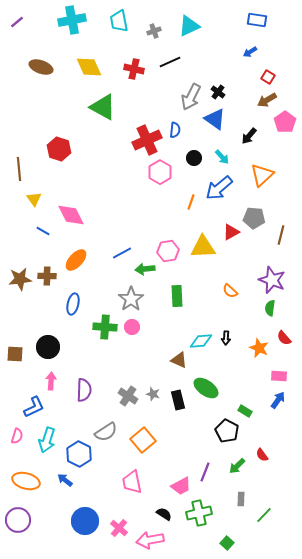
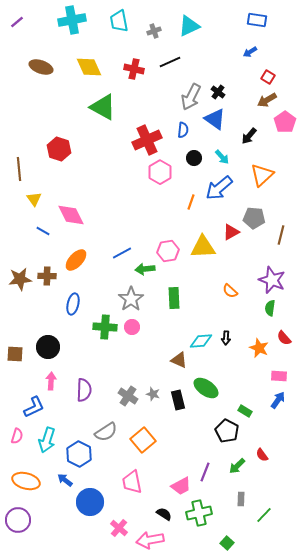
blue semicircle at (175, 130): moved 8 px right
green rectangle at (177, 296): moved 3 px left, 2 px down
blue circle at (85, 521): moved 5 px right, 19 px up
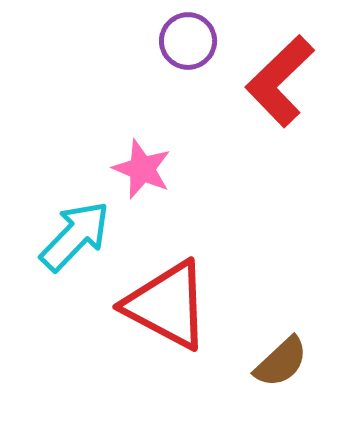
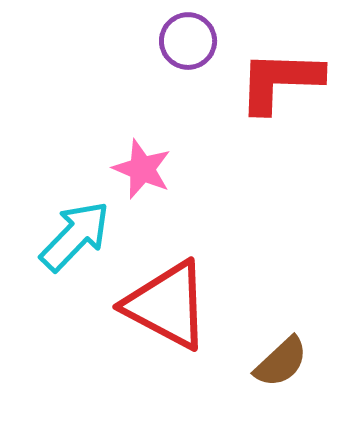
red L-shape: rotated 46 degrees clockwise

* * *

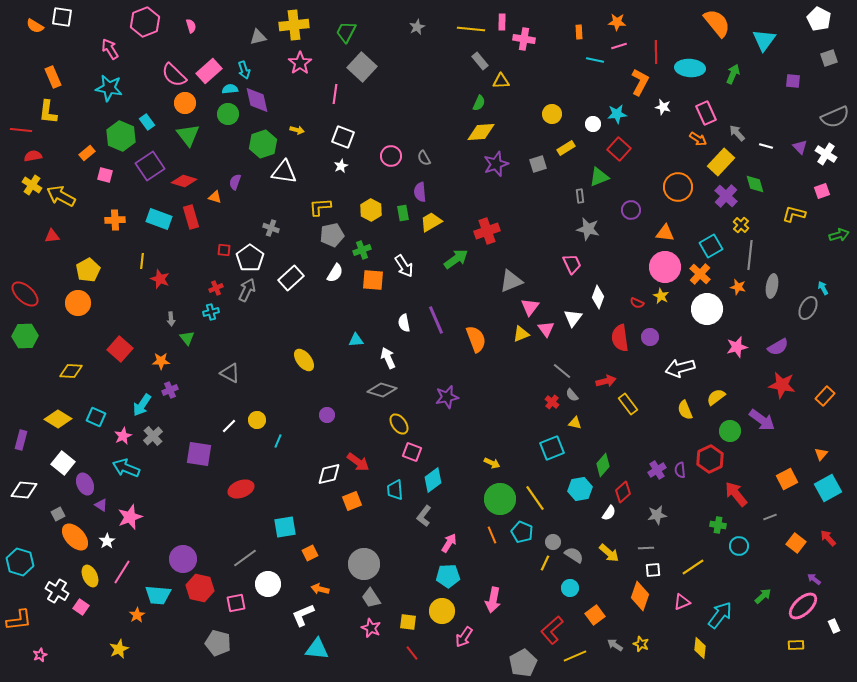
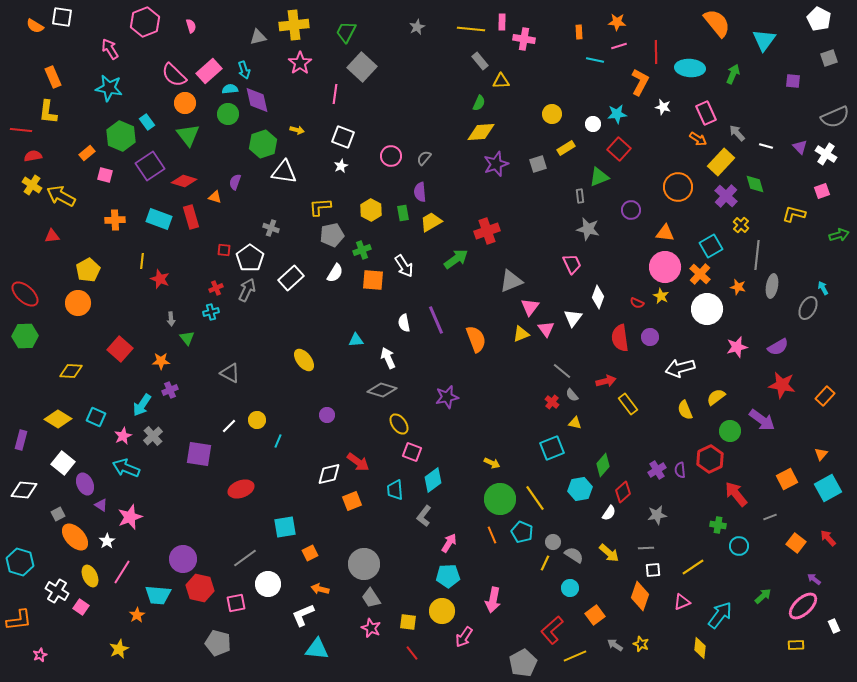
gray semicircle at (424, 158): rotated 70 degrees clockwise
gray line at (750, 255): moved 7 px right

## About this exercise:
Using the records above, copy all lines that include the word "moved".

## Worked solution:
blue semicircle at (175, 130): moved 8 px right
green rectangle at (177, 296): moved 3 px left, 2 px down
blue circle at (85, 521): moved 5 px right, 19 px up
gray line at (750, 255): moved 7 px right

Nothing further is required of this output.